*** Input material Section Begins ***
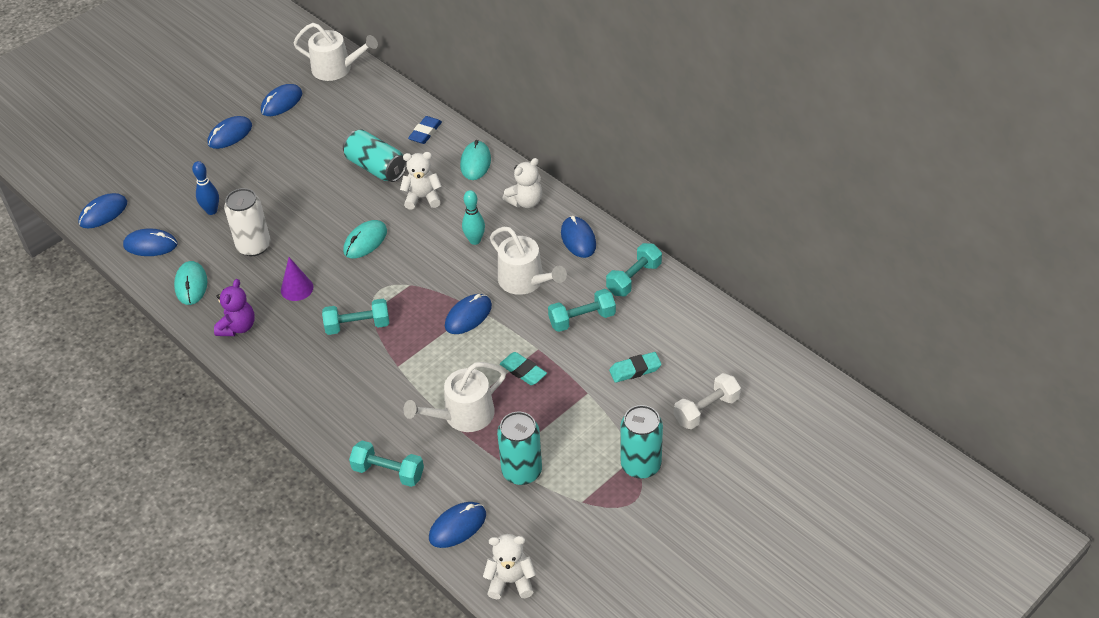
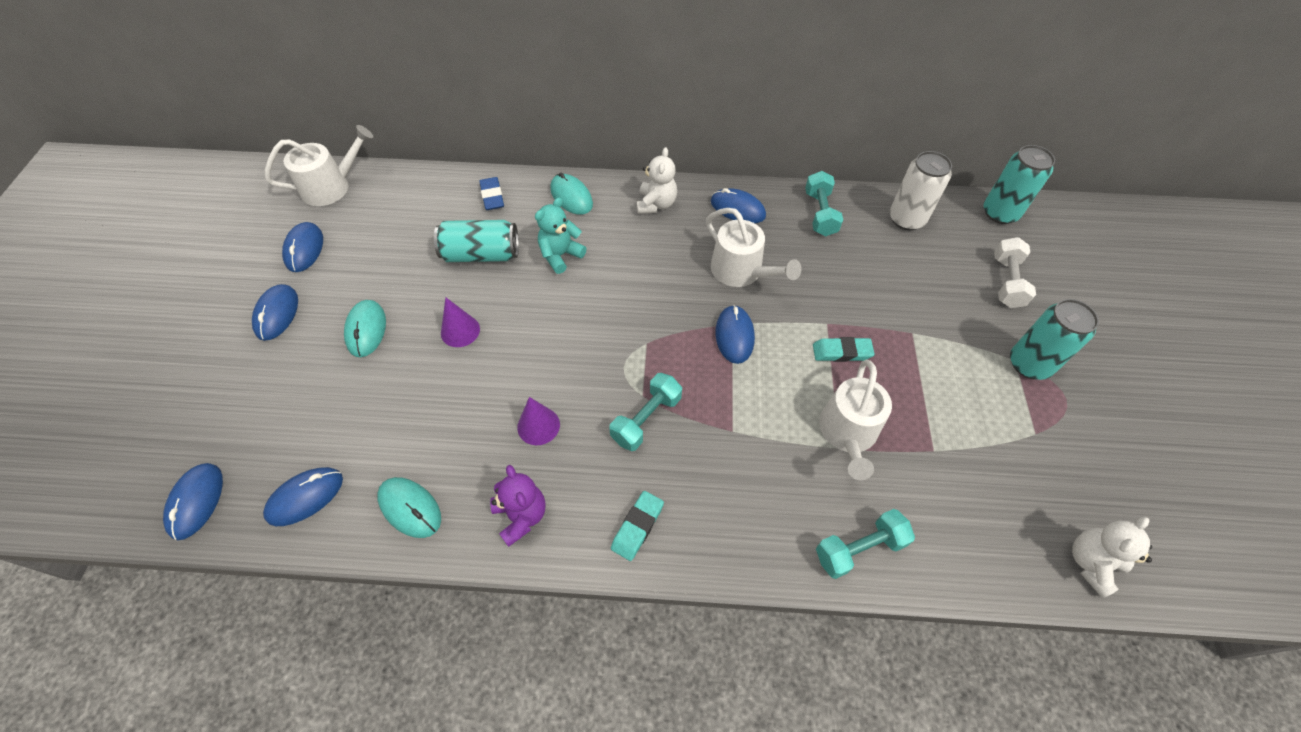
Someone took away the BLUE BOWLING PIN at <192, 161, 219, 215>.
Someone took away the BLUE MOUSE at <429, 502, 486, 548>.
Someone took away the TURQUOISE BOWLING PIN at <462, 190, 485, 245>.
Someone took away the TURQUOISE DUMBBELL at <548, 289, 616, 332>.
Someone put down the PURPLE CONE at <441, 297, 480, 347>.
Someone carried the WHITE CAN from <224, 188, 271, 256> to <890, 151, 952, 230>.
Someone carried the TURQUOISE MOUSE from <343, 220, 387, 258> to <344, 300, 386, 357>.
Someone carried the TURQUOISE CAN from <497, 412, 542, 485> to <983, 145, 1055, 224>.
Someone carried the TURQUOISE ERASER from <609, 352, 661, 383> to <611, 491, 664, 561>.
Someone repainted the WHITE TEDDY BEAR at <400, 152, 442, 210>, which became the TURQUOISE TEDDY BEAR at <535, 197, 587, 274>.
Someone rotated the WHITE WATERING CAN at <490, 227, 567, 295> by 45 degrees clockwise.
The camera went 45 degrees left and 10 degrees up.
*** Input material Section Ends ***
## [About this task]
Restate each record from above word for word, excluding any picture it holds.

## [Solution for this exercise]
Someone took away the BLUE BOWLING PIN at <192, 161, 219, 215>.
Someone took away the BLUE MOUSE at <429, 502, 486, 548>.
Someone took away the TURQUOISE BOWLING PIN at <462, 190, 485, 245>.
Someone took away the TURQUOISE DUMBBELL at <548, 289, 616, 332>.
Someone put down the PURPLE CONE at <441, 297, 480, 347>.
Someone carried the WHITE CAN from <224, 188, 271, 256> to <890, 151, 952, 230>.
Someone carried the TURQUOISE MOUSE from <343, 220, 387, 258> to <344, 300, 386, 357>.
Someone carried the TURQUOISE CAN from <497, 412, 542, 485> to <983, 145, 1055, 224>.
Someone carried the TURQUOISE ERASER from <609, 352, 661, 383> to <611, 491, 664, 561>.
Someone repainted the WHITE TEDDY BEAR at <400, 152, 442, 210>, which became the TURQUOISE TEDDY BEAR at <535, 197, 587, 274>.
Someone rotated the WHITE WATERING CAN at <490, 227, 567, 295> by 45 degrees clockwise.
The camera went 45 degrees left and 10 degrees up.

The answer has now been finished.